Work instructions => Each record that follows goes into your reply unchanged; the pictures do not.

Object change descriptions
::::::::

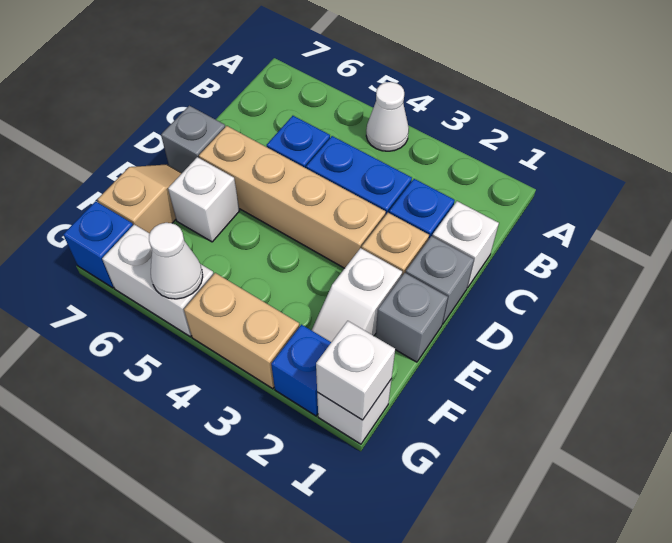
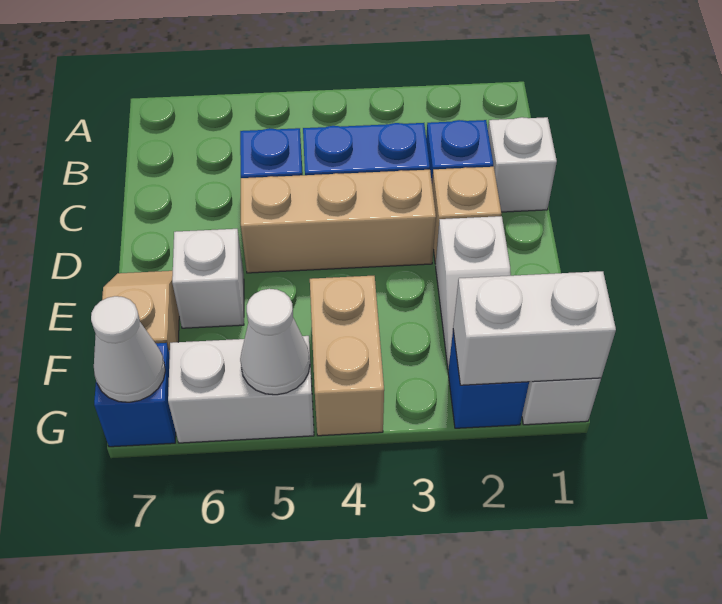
white 1x1 cone [366,82,409,151] -> white 1x1 cone moved to [91,296,165,402]
grey 1x1 brick [406,236,474,324] -> none
tan 1x4 brick [199,126,386,268] -> tan 1x3 brick [241,170,436,273]
grey 1x1 brick [161,106,225,173] -> none
grey 1x1 brick [376,273,448,362] -> none
white 1x1 brick [316,321,395,420] -> white 1x2 brick [453,271,616,385]
tan 1x2 brick [184,273,300,389] -> tan 1x2 brick turned to [310,276,384,436]

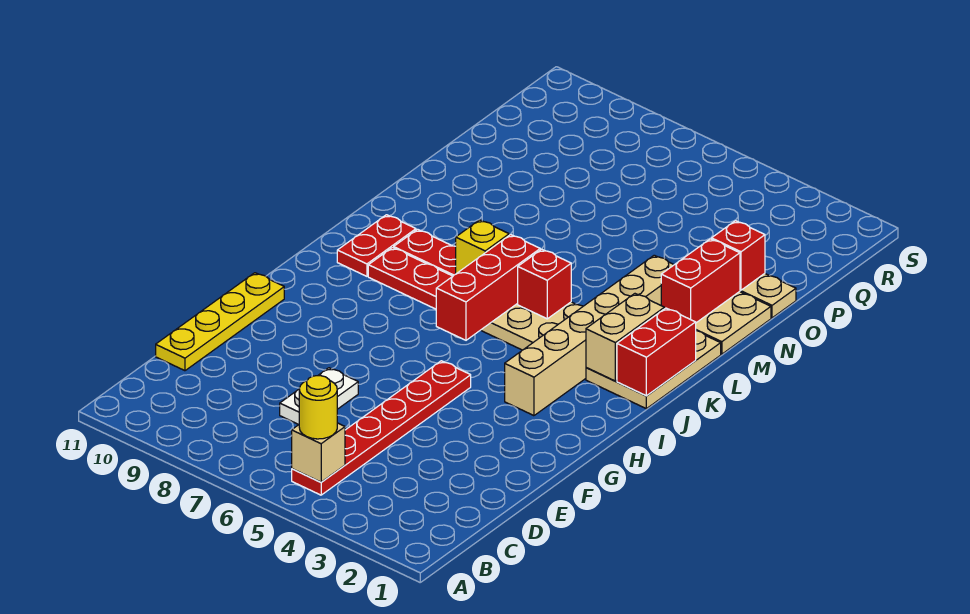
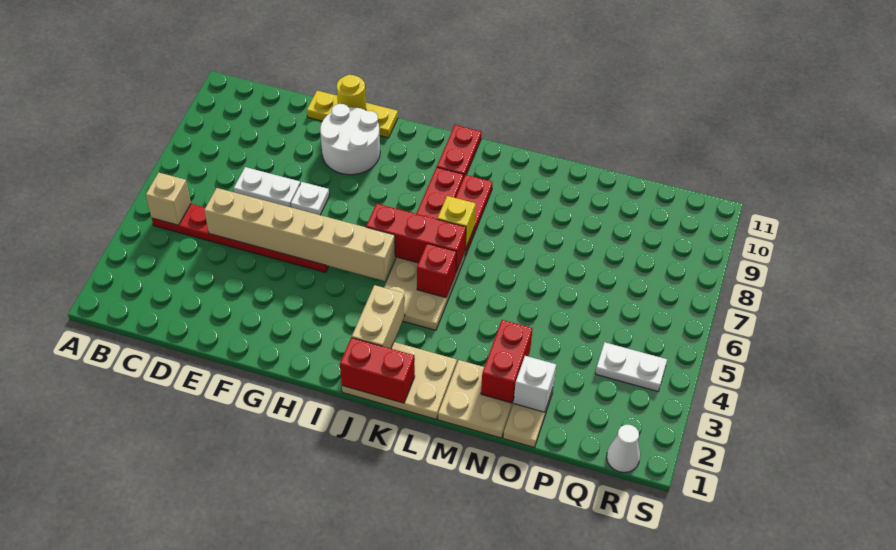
yellow 1x1 round brick [299,376,337,439] -> yellow 1x1 round brick moved to [337,75,366,110]
yellow 1x4 plate [156,273,284,371] -> yellow 1x3 plate [307,91,398,138]
none -> white 1x1 plate [291,182,329,215]
none -> white 2x2 round brick [320,104,380,175]
tan 1x6 brick [505,255,674,416] -> tan 1x6 brick moved to [204,188,395,281]
tan 1x2 brick [586,294,664,381] -> tan 1x2 brick turned to [352,285,405,349]
red 1x2 plate [337,215,416,276] -> red 1x2 plate turned to [437,125,482,176]
red 1x2 brick [661,239,740,323] -> red 1x2 brick turned to [481,320,533,403]
red 1x1 brick [712,221,765,290] -> white 1x1 brick [514,356,556,412]
none -> white 1x2 plate [595,342,667,391]
none -> white 1x1 cone [607,425,640,473]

::::::::

Result for this exercise =>
white 1x1 cone [366,82,409,151] -> white 1x1 cone moved to [91,296,165,402]
grey 1x1 brick [406,236,474,324] -> none
tan 1x4 brick [199,126,386,268] -> tan 1x3 brick [241,170,436,273]
grey 1x1 brick [161,106,225,173] -> none
grey 1x1 brick [376,273,448,362] -> none
white 1x1 brick [316,321,395,420] -> white 1x2 brick [453,271,616,385]
tan 1x2 brick [184,273,300,389] -> tan 1x2 brick turned to [310,276,384,436]

yellow 1x1 round brick [299,376,337,439] -> yellow 1x1 round brick moved to [337,75,366,110]
yellow 1x4 plate [156,273,284,371] -> yellow 1x3 plate [307,91,398,138]
none -> white 1x1 plate [291,182,329,215]
none -> white 2x2 round brick [320,104,380,175]
tan 1x6 brick [505,255,674,416] -> tan 1x6 brick moved to [204,188,395,281]
tan 1x2 brick [586,294,664,381] -> tan 1x2 brick turned to [352,285,405,349]
red 1x2 plate [337,215,416,276] -> red 1x2 plate turned to [437,125,482,176]
red 1x2 brick [661,239,740,323] -> red 1x2 brick turned to [481,320,533,403]
red 1x1 brick [712,221,765,290] -> white 1x1 brick [514,356,556,412]
none -> white 1x2 plate [595,342,667,391]
none -> white 1x1 cone [607,425,640,473]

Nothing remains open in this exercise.